# INFORMATION
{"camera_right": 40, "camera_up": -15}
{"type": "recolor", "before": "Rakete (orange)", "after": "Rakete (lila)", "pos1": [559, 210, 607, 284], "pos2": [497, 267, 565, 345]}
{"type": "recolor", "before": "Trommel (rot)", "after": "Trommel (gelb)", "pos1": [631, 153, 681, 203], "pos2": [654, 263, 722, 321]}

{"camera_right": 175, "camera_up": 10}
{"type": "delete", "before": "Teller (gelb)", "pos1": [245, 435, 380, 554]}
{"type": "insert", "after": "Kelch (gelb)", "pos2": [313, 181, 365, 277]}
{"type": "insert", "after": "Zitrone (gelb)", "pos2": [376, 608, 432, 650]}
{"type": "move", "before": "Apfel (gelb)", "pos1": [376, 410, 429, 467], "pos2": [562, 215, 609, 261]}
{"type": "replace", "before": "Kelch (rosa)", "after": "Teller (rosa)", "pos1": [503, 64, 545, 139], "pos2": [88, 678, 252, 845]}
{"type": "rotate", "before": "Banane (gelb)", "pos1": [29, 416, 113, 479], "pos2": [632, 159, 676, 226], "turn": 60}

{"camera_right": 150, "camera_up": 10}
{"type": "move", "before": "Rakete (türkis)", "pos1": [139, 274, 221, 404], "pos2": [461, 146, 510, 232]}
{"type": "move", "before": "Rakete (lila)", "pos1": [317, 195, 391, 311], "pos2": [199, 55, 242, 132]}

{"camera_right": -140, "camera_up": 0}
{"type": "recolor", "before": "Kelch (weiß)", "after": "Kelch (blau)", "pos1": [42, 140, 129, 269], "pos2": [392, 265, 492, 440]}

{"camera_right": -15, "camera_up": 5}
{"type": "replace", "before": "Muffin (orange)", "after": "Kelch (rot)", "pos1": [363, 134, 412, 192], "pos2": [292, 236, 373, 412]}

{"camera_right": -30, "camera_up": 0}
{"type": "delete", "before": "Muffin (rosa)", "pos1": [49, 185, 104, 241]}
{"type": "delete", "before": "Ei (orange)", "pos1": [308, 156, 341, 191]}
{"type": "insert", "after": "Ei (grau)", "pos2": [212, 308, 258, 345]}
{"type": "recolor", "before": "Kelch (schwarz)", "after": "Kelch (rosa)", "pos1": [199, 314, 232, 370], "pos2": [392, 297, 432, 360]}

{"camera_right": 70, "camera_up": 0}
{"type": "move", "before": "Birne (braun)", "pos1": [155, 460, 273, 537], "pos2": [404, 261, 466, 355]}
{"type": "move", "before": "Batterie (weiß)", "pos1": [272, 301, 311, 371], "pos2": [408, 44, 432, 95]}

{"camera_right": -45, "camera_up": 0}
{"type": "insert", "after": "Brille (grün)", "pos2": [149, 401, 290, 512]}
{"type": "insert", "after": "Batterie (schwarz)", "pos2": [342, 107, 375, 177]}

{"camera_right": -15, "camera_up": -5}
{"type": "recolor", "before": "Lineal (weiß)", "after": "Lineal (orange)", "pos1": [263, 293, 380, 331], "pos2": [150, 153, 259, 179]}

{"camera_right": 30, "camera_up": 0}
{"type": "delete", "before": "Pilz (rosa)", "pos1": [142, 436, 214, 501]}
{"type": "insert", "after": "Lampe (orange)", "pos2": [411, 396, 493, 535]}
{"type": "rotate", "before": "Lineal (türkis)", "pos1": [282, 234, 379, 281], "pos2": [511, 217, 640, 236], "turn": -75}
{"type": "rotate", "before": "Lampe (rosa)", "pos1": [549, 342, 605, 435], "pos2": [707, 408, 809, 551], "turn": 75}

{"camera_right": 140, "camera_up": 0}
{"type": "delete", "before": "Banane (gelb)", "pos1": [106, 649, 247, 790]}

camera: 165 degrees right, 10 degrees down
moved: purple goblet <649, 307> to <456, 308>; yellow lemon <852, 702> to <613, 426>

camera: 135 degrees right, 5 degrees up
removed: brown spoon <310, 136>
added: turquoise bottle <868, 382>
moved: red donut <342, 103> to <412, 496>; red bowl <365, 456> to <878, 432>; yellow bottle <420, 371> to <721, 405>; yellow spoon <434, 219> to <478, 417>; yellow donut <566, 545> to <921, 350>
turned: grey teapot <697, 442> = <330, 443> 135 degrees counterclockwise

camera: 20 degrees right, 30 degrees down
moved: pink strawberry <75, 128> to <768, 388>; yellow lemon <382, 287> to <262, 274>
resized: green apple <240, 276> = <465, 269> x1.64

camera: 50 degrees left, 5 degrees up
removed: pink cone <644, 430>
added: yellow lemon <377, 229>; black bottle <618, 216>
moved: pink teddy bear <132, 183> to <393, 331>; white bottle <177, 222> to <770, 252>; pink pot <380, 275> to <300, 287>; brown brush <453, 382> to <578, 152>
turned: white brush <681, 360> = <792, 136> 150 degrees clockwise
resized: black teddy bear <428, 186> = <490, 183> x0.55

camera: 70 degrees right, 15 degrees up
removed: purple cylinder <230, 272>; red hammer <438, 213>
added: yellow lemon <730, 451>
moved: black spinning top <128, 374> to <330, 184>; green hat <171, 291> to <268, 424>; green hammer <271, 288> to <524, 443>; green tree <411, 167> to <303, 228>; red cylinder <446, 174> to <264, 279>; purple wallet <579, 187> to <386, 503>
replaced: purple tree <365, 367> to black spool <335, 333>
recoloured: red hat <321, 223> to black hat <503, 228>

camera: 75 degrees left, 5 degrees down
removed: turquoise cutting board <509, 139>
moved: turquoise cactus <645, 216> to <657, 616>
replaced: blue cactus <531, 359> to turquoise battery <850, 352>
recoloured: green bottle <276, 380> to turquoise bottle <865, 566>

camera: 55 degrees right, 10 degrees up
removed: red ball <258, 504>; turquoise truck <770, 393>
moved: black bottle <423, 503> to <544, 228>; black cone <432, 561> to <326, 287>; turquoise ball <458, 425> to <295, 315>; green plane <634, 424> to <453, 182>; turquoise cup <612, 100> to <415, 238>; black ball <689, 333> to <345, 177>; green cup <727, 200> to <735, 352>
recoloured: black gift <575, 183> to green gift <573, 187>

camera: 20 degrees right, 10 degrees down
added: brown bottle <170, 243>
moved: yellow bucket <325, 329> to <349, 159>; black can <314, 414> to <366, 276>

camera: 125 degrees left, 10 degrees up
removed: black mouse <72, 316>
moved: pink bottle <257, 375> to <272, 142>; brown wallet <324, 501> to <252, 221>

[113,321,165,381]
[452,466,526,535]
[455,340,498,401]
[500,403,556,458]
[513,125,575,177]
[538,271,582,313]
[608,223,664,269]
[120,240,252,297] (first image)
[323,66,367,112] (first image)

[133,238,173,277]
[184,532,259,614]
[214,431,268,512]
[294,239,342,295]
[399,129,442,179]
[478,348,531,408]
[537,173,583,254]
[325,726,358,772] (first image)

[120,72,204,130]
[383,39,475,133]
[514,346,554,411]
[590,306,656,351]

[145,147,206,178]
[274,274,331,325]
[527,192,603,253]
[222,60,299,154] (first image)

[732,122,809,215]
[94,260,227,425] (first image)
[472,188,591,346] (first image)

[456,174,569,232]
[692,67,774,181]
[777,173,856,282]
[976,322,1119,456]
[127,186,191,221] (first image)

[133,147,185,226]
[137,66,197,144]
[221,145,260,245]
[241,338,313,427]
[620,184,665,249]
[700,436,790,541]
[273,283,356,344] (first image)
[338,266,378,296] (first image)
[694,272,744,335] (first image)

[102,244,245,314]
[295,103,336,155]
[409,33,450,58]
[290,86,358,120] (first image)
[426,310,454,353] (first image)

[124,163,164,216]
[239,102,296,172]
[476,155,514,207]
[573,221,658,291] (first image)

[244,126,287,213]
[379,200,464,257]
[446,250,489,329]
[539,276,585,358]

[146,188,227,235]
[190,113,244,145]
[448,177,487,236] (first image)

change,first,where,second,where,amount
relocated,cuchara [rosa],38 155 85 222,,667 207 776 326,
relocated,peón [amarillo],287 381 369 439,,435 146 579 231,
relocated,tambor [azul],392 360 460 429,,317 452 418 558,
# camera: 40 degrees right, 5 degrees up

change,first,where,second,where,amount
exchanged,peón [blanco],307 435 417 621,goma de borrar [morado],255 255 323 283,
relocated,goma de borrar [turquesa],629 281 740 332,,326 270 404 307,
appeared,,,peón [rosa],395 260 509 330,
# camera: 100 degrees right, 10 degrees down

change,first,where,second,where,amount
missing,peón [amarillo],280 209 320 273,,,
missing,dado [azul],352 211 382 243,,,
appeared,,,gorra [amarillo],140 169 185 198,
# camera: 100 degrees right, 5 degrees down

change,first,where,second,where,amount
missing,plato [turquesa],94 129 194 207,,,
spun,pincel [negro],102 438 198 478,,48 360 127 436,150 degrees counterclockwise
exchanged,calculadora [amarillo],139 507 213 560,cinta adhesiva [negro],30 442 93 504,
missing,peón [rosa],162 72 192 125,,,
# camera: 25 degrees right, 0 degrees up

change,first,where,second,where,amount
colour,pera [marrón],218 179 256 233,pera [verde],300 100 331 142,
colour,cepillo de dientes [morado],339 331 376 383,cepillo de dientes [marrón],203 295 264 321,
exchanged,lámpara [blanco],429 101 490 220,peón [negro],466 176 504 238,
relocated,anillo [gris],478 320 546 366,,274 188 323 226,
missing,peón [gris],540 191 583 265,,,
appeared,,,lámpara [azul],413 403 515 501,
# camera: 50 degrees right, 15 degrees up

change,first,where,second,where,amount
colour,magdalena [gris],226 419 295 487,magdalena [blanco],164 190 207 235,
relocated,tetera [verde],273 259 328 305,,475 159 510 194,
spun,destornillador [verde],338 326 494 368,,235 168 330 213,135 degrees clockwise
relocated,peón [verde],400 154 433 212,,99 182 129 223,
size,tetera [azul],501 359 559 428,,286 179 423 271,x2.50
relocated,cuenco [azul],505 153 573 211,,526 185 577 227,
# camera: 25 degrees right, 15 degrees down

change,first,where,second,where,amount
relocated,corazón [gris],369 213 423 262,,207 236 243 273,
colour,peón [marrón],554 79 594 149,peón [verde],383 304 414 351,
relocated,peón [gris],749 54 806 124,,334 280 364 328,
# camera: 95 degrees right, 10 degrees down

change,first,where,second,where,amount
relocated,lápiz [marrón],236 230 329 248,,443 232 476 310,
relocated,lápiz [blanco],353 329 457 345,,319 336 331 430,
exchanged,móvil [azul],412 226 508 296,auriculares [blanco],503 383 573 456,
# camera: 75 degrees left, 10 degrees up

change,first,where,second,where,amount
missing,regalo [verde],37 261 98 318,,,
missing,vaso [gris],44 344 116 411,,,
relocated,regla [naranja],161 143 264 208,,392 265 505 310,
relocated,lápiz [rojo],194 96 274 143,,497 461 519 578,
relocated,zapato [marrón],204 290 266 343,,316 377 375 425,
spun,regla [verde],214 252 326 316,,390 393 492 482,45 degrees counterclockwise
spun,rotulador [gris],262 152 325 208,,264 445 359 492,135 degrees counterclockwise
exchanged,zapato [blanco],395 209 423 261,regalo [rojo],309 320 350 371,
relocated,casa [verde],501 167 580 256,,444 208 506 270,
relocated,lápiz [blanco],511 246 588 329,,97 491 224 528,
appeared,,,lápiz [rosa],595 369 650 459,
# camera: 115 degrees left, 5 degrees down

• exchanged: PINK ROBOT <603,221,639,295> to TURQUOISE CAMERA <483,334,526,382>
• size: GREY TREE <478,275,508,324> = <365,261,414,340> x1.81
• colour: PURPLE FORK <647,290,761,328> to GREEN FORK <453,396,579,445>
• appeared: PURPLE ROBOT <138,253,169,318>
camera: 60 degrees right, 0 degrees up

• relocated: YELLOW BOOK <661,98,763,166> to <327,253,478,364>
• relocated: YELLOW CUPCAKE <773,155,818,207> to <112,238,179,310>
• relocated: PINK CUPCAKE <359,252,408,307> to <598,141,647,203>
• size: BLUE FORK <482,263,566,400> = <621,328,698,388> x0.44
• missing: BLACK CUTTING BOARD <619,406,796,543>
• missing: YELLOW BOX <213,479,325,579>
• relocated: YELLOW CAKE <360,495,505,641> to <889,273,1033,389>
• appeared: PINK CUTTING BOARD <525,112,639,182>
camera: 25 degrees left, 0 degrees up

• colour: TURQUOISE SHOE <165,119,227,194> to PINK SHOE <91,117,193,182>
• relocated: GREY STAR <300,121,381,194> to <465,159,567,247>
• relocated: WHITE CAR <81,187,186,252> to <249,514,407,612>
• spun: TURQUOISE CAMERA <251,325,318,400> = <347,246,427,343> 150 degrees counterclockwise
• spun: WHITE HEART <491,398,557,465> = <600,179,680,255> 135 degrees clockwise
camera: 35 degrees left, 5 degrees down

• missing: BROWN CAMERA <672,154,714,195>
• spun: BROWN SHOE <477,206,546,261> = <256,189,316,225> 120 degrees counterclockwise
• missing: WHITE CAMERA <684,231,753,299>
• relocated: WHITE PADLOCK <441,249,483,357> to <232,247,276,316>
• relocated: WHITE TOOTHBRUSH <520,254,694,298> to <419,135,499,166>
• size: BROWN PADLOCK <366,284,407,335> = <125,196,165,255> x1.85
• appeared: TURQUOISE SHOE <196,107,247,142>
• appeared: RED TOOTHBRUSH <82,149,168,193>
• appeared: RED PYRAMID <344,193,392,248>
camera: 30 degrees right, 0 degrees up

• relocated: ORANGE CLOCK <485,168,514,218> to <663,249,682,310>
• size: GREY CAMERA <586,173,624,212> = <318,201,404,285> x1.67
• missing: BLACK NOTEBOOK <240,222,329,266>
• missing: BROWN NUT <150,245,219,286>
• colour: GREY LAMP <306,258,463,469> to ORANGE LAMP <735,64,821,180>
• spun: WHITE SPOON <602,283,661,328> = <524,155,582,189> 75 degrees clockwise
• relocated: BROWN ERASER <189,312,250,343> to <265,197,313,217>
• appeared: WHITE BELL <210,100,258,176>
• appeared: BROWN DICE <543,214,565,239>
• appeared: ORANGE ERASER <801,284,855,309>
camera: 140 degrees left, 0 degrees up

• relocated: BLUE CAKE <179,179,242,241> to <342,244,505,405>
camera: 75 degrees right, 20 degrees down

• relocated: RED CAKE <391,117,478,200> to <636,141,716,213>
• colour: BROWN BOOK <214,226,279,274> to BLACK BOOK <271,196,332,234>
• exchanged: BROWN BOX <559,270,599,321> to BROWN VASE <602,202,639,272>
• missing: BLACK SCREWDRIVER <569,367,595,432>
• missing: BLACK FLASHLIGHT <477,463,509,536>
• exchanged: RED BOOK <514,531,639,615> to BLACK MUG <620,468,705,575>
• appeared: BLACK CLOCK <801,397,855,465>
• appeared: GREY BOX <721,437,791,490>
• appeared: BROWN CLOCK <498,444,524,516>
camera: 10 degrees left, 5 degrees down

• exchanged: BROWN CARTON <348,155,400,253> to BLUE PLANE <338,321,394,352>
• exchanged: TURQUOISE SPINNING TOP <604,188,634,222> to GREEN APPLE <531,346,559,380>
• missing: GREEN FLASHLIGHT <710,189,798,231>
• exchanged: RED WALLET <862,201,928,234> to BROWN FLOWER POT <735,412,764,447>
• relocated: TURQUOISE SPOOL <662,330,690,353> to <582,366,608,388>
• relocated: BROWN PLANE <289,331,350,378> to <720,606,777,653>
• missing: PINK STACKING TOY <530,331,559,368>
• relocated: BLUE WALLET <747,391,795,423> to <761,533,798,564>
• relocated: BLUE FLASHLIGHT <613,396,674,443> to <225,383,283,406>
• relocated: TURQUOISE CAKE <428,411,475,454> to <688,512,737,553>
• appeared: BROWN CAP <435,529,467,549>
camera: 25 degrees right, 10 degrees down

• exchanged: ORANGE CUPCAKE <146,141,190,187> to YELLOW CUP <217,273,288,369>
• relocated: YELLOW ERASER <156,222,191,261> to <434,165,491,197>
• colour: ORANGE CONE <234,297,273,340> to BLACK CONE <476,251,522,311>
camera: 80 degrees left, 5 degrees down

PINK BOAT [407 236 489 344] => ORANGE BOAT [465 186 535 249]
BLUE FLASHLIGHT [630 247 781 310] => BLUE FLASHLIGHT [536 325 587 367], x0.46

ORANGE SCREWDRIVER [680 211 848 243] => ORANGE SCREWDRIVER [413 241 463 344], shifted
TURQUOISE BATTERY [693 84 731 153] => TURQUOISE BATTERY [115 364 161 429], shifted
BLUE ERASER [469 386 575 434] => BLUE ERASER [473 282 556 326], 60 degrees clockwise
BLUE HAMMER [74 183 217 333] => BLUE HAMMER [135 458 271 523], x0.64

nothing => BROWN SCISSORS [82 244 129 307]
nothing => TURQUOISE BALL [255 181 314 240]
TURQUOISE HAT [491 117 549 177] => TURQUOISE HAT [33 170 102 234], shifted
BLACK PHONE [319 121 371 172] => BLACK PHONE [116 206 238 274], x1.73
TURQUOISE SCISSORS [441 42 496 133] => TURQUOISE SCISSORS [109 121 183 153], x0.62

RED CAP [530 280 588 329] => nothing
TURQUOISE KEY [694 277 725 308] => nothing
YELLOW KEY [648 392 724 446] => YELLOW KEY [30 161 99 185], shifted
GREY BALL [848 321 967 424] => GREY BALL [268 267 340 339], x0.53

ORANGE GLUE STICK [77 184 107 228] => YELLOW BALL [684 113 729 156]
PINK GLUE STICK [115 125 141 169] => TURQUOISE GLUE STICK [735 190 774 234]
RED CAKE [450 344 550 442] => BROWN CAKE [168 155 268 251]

# PROBLEM TO SOLVE
Filter by the word "morado": copy every line of the data that holds it.

# EXERCISE RESULT
exchanged,peón [blanco],307 435 417 621,goma de borrar [morado],255 255 323 283,
colour,cepillo de dientes [morado],339 331 376 383,cepillo de dientes [marrón],203 295 264 321,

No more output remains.